Look at each line of the records and count those with "yellow" in them. Please answer with the count alone.

START Data extract

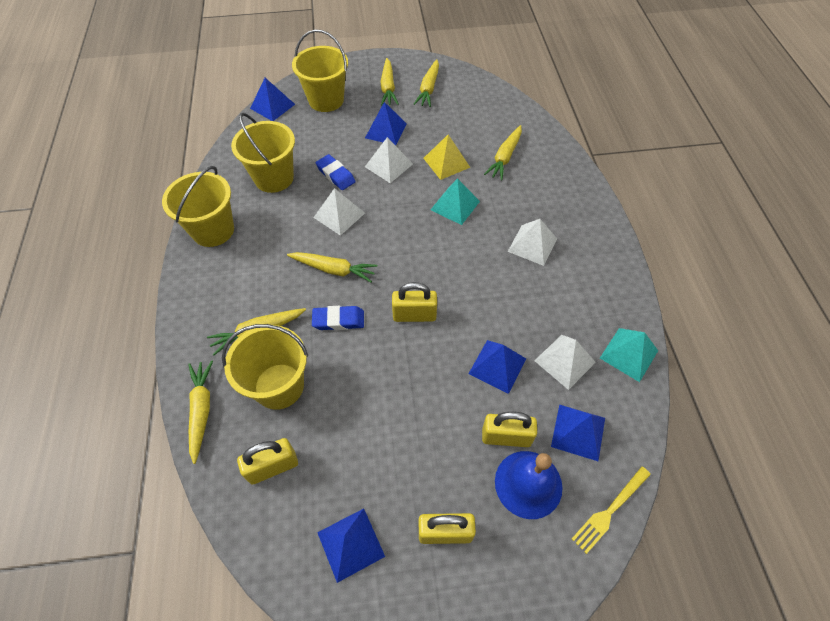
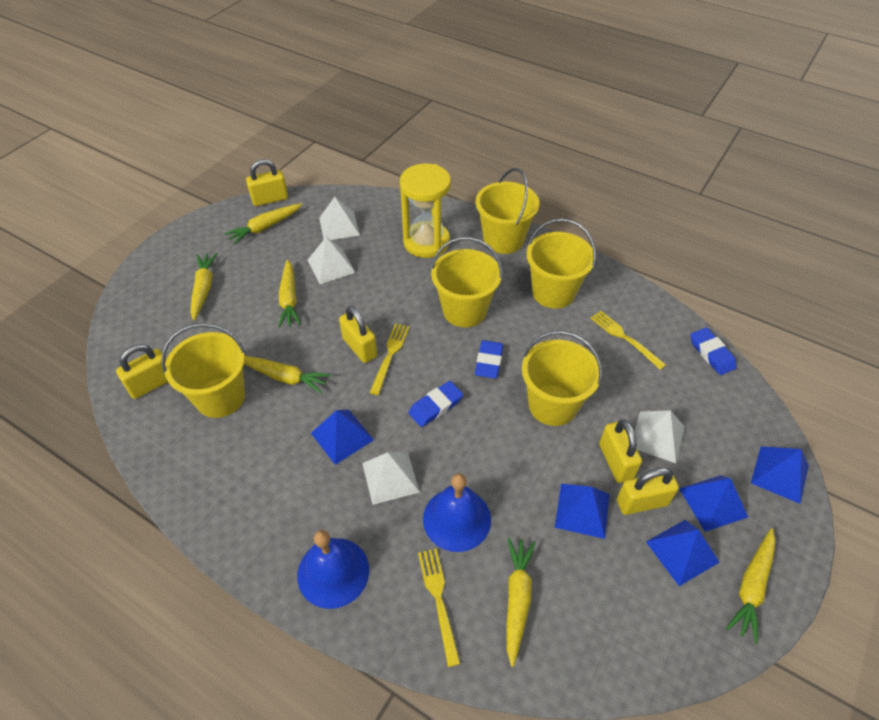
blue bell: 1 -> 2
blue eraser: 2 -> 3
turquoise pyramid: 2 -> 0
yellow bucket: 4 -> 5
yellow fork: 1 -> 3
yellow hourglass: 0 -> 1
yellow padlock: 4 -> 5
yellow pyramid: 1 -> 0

END Data extract
START Data extract

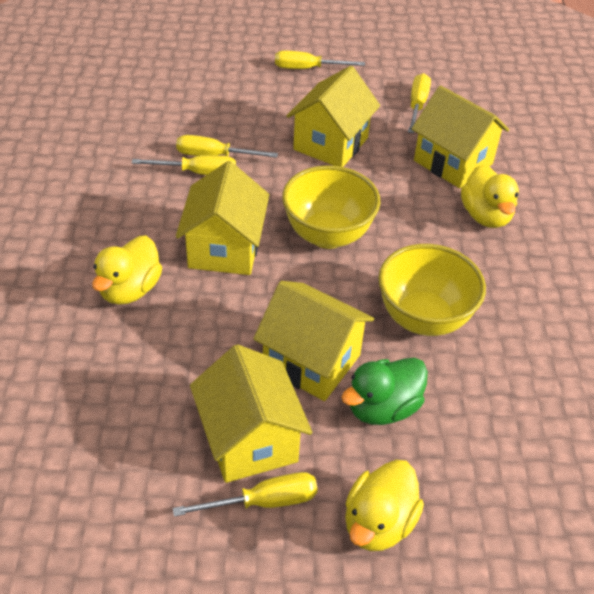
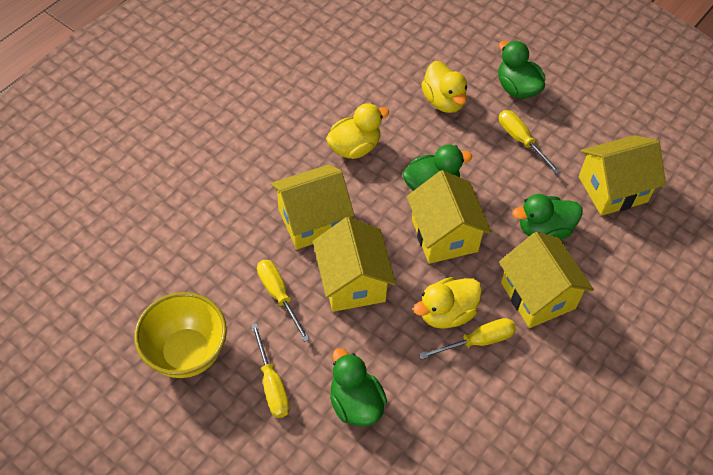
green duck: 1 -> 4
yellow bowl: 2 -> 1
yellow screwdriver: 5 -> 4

END Data extract
START Data extract

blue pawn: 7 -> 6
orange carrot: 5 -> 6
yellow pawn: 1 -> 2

END Data extract

Result
8